▸ **What this task involves**: Using the data below, print exactly the line with "cyan rectangle: (95, 157)", the line with "orange triangle: (36, 102)", and every line between them, but none of the pictures.

▸ **Data provided**:
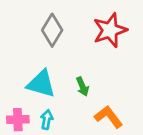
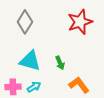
gray diamond: (52, 30) -> (25, 22), moved
cyan arrow: (47, 120) -> (34, 87), turned 48

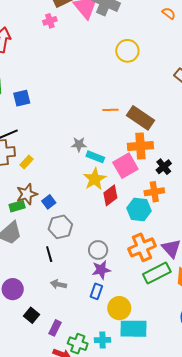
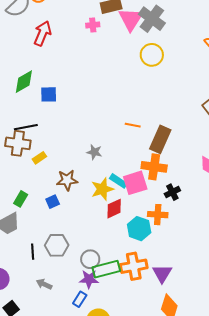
yellow circle: (127, 51) -> (152, 55), moved
brown rectangle: (140, 118) -> (160, 139), turned 68
cyan rectangle: (95, 157) -> (118, 181), moved
brown star: (27, 194) -> (67, 180), moved
green rectangle: (17, 206) -> (21, 199), turned -56
gray hexagon: (60, 227) -> (57, 245), moved
black line: (49, 254) -> (33, 252), moved
green rectangle: (157, 273) -> (106, 269), moved

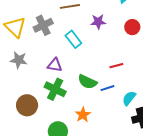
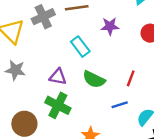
gray cross: (43, 25) -> (43, 17), moved
red line: (116, 66) -> (131, 78), turned -56
green semicircle: (87, 82) -> (94, 79), moved

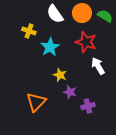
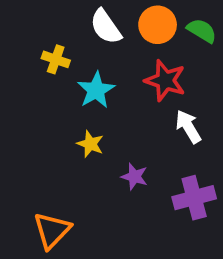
yellow star: (60, 75) -> (90, 144), moved
orange triangle: (36, 102) -> (52, 230), moved
purple cross: (88, 106) -> (194, 198), moved, size x1.5

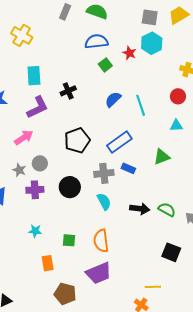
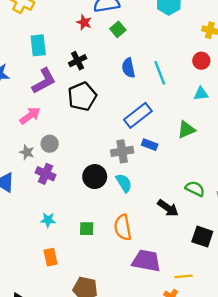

▸ **Expected answer**:
cyan rectangle: (95, 157) -> (118, 181), moved
brown star: (27, 194) -> (67, 180), moved
green rectangle: (17, 206) -> (21, 199), turned -56
gray hexagon: (60, 227) -> (57, 245), moved
black line: (49, 254) -> (33, 252), moved
green rectangle: (157, 273) -> (106, 269), moved

gray cross: (43, 25) -> (43, 17), moved
red line: (116, 66) -> (131, 78), turned -56
green semicircle: (87, 82) -> (94, 79), moved

yellow star: (60, 75) -> (90, 144), moved
orange triangle: (36, 102) -> (52, 230), moved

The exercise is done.